• [Exercise prompt] Rename "none" to "blank" in the part that opens with the line containing "Belmopan: 8:35 -> 11:35" and closes with the line containing "Lukas: 10:01 -> 3:01", leaving every other line unchanged. Give only those lines and leave the pictures out of the answer.

─── Material ───

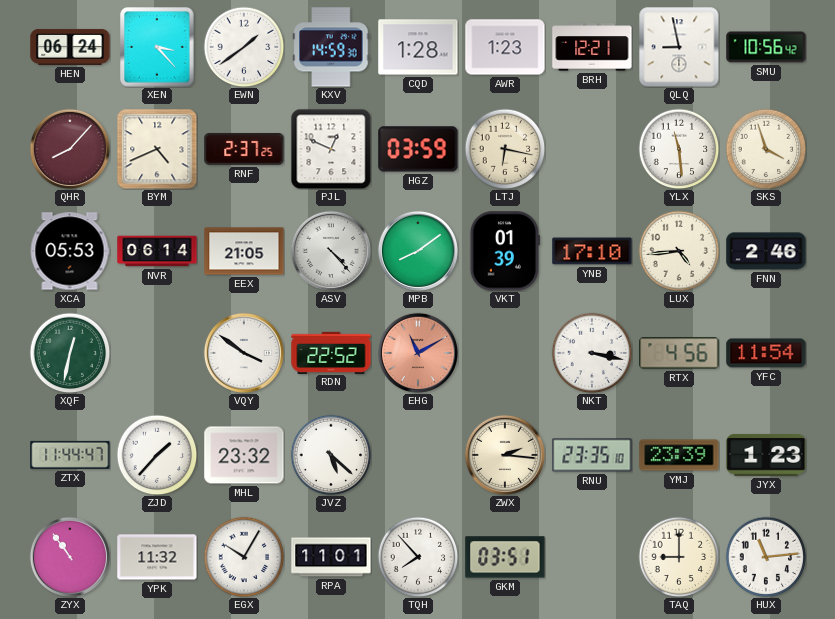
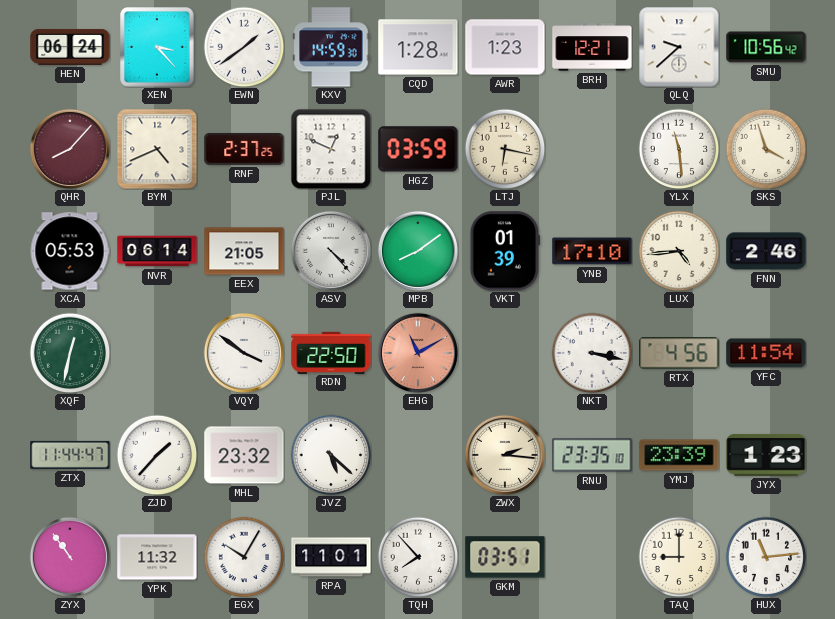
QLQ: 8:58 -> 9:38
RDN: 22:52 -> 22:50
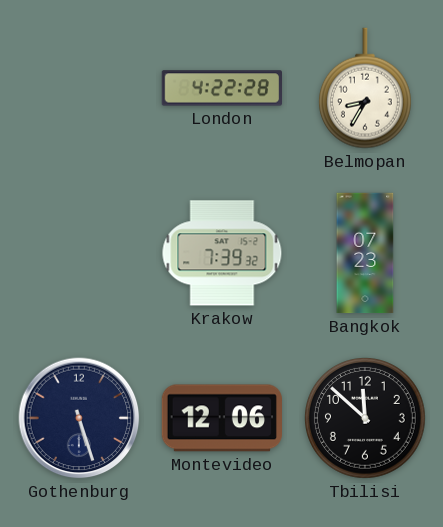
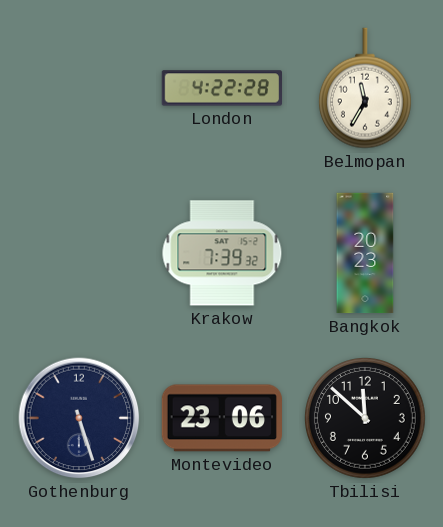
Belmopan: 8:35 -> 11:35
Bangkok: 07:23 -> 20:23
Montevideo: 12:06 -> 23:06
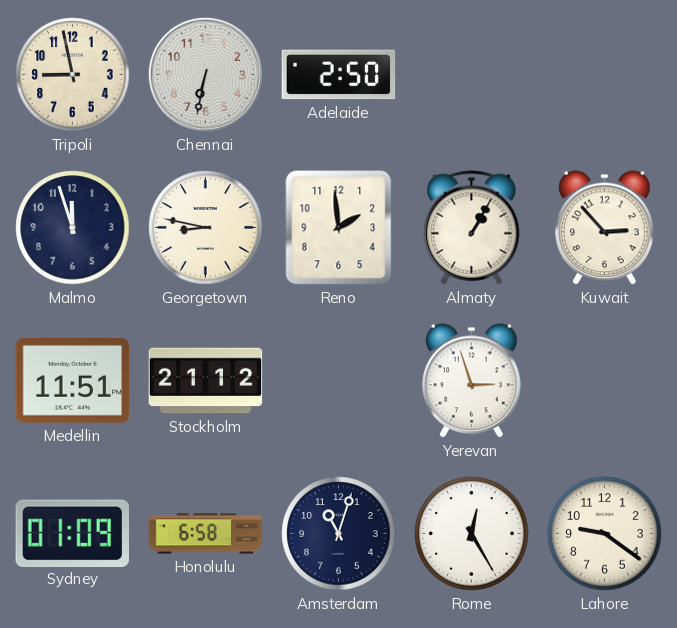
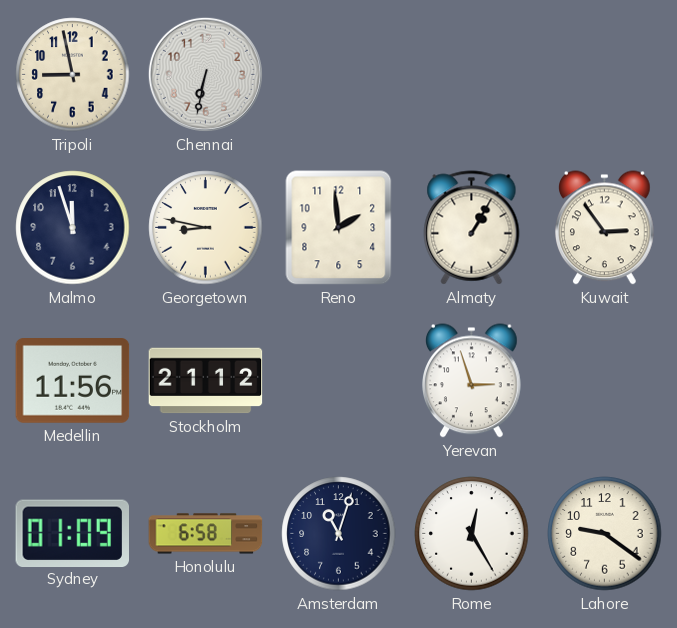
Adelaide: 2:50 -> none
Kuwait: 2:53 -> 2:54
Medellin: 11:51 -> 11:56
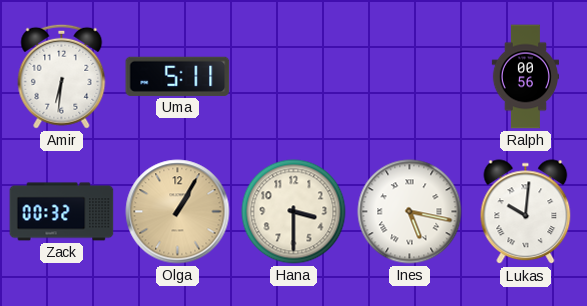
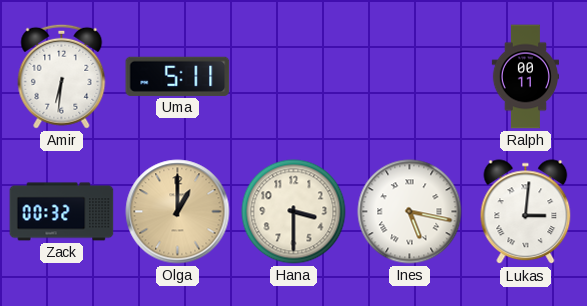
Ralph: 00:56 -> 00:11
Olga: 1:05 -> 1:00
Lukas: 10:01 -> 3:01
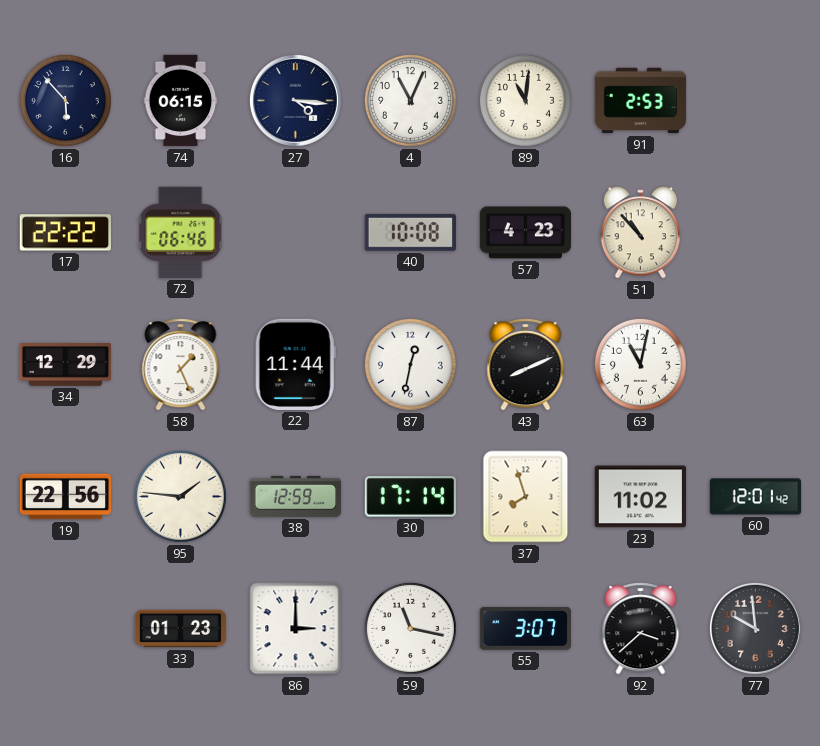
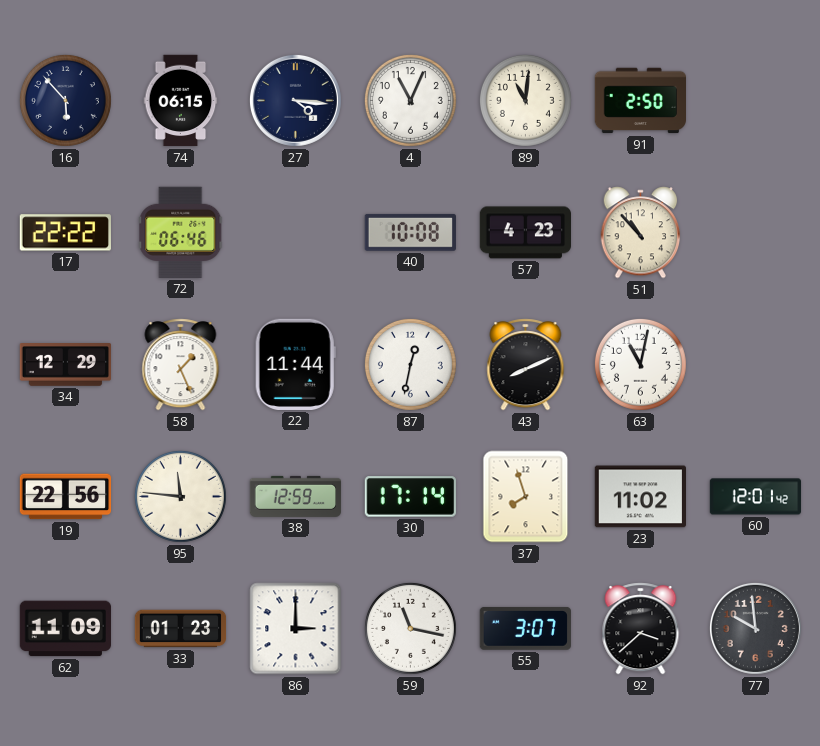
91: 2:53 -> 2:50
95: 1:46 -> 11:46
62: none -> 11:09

───
─── Material ───

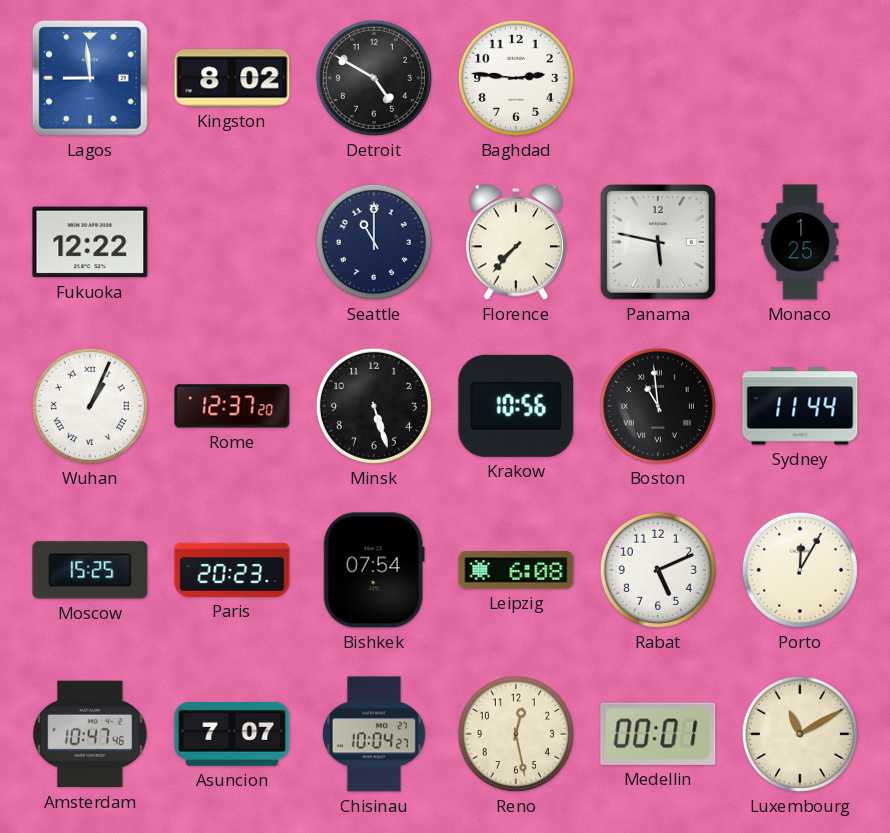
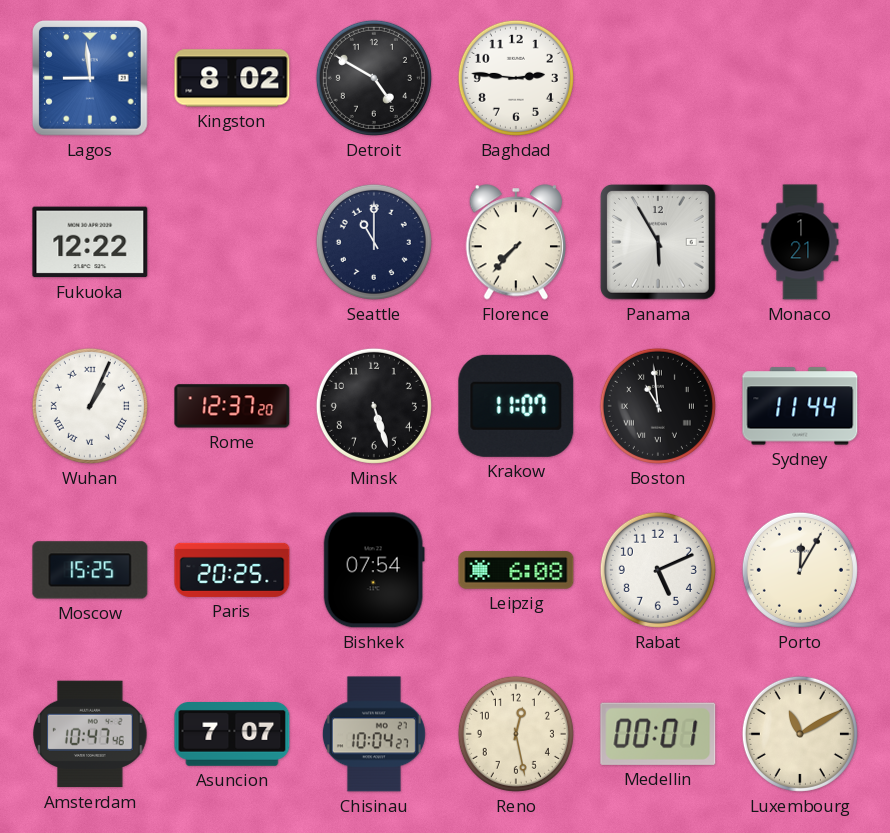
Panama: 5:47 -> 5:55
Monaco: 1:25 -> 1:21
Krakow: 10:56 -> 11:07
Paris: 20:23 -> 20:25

───

• [Exercise answer]
Belmopan: 8:35 -> 11:35
Bangkok: 07:23 -> 20:23
Montevideo: 12:06 -> 23:06
Adelaide: 2:50 -> blank
Kuwait: 2:53 -> 2:54
Medellin: 11:51 -> 11:56
Ralph: 00:56 -> 00:11
Olga: 1:05 -> 1:00
Lukas: 10:01 -> 3:01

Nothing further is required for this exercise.